* Task objective:
Would you restate every entry that follows, word for word, and leave out the pictures?

---+---

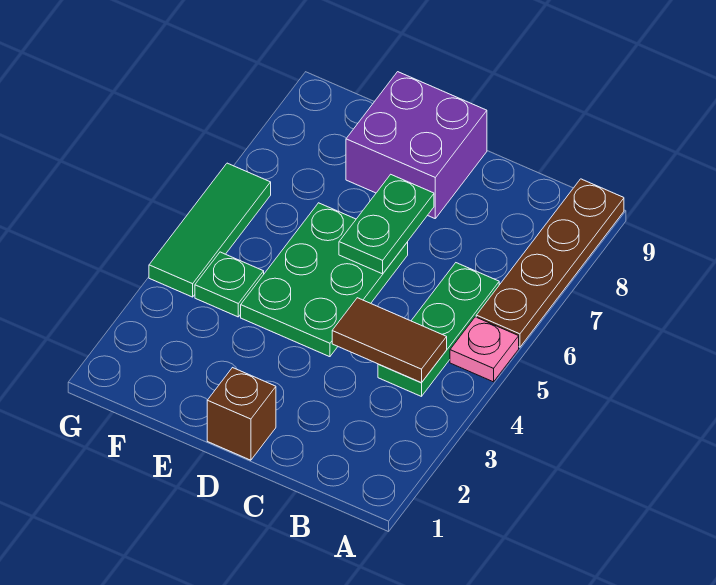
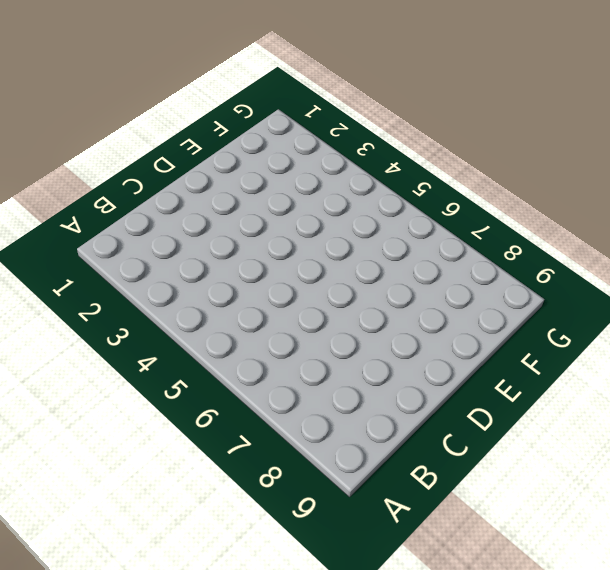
none -> pink plate A5 level 1
none -> brown plate A6:A9 level 1

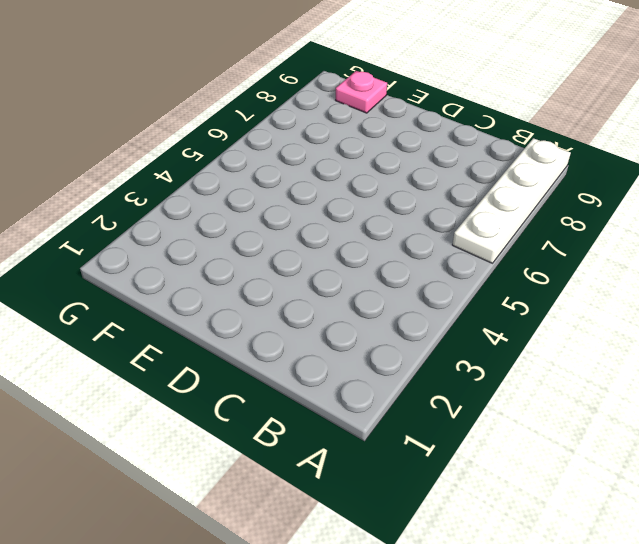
white plate A6:A9 level 1 -> brown plate A6:A9 level 1
pink plate F9 level 1 -> pink plate A5 level 1
none -> green plate B4:B6 level 1
none -> brown brick D1 level 1

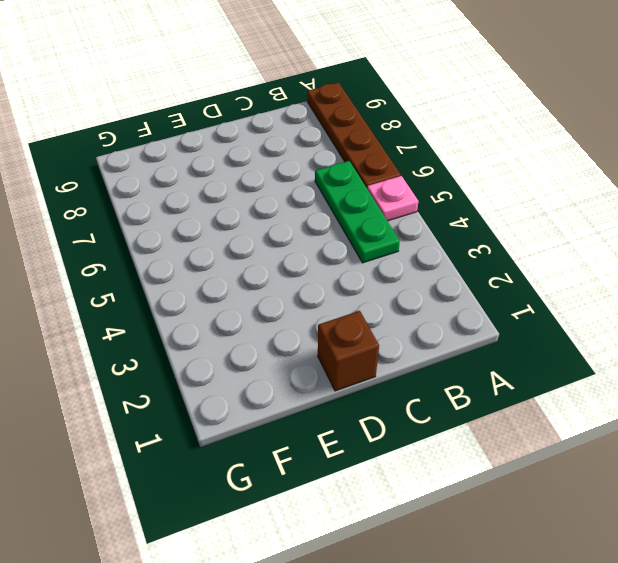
none -> green plate D4:E6 level 1
none -> purple brick D8:E9 level 1

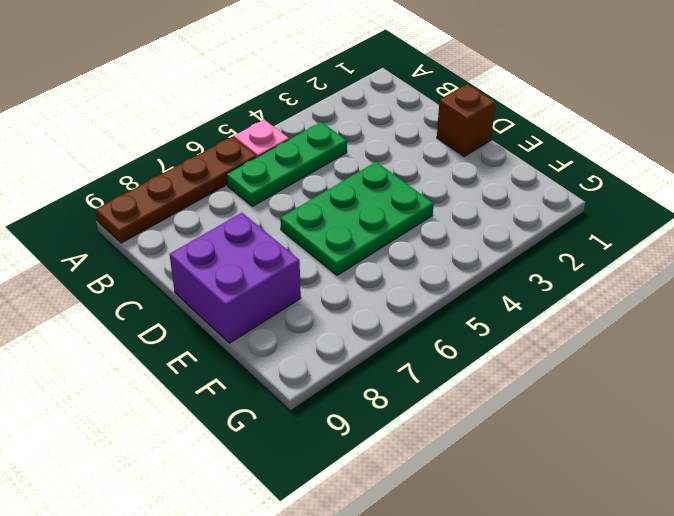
none -> green plate F4 level 1
none -> green tile G4:G6 level 1

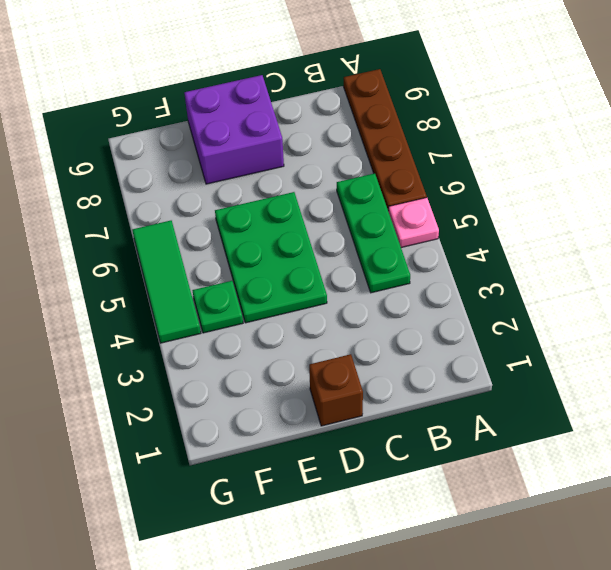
none -> brown tile B4:C4 level 2
none -> green plate D6:D7 level 2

---+---

* Task answer:
none -> pink plate A5 level 1
none -> brown plate A6:A9 level 1

white plate A6:A9 level 1 -> brown plate A6:A9 level 1
pink plate F9 level 1 -> pink plate A5 level 1
none -> green plate B4:B6 level 1
none -> brown brick D1 level 1

none -> green plate D4:E6 level 1
none -> purple brick D8:E9 level 1

none -> green plate F4 level 1
none -> green tile G4:G6 level 1

none -> brown tile B4:C4 level 2
none -> green plate D6:D7 level 2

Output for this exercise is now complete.